Stored dataset items:
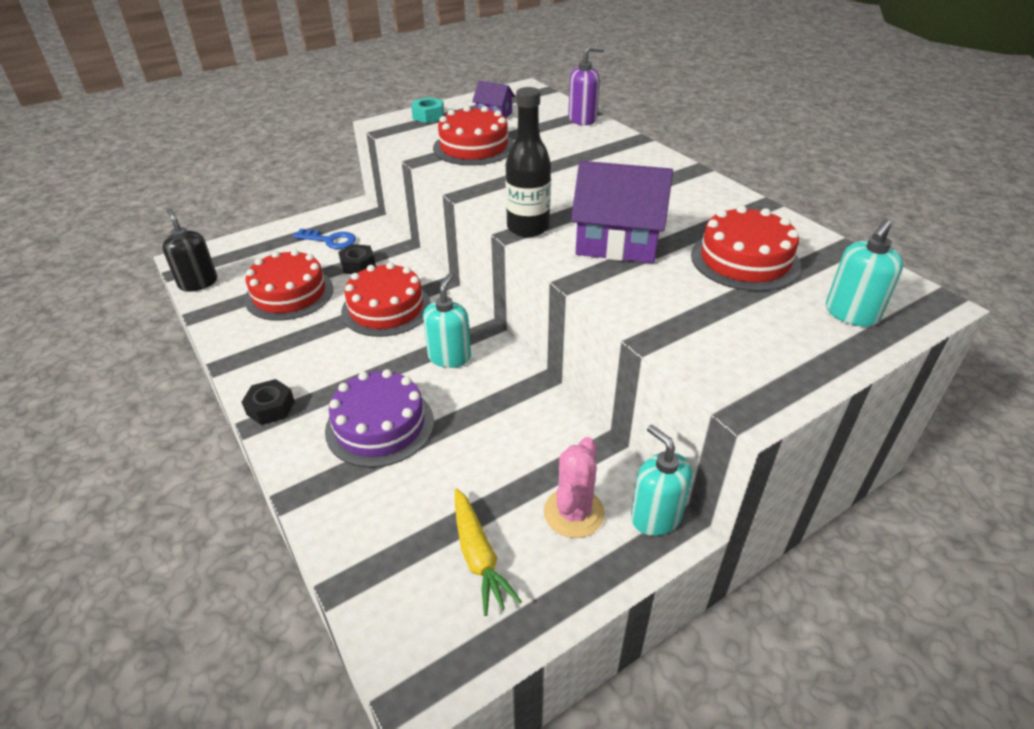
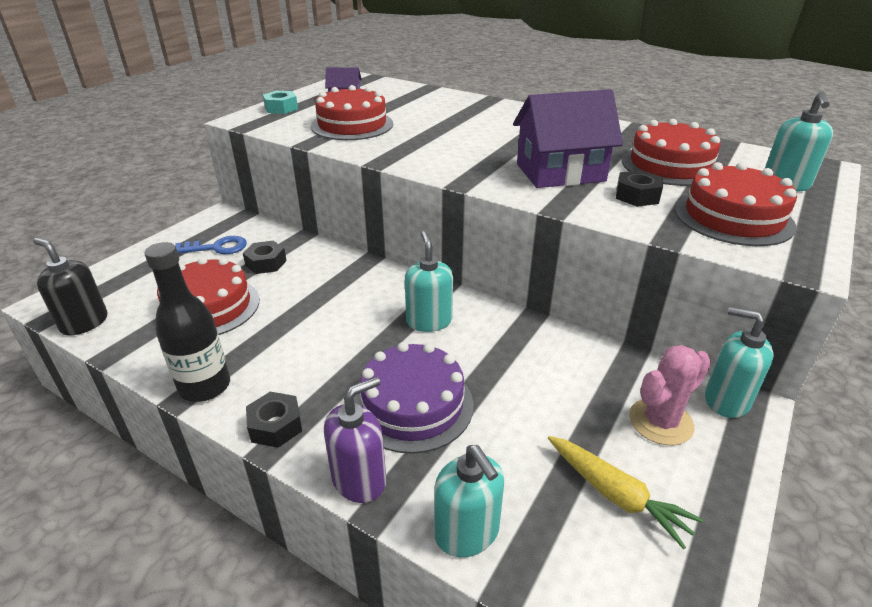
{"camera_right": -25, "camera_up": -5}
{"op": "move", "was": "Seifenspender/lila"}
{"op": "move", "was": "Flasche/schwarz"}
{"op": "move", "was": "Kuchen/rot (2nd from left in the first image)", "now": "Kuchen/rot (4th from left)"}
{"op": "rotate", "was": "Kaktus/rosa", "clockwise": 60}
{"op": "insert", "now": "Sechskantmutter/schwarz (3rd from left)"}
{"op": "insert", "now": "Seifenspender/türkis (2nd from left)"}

→ **INSTRUCTIONS TO FOLLOW**:
In the records above, find every line with the word "from" and copy it.

→ **SOLVED EXERCISE**:
{"op": "move", "was": "Kuchen/rot (2nd from left in the first image)", "now": "Kuchen/rot (4th from left)"}
{"op": "insert", "now": "Sechskantmutter/schwarz (3rd from left)"}
{"op": "insert", "now": "Seifenspender/türkis (2nd from left)"}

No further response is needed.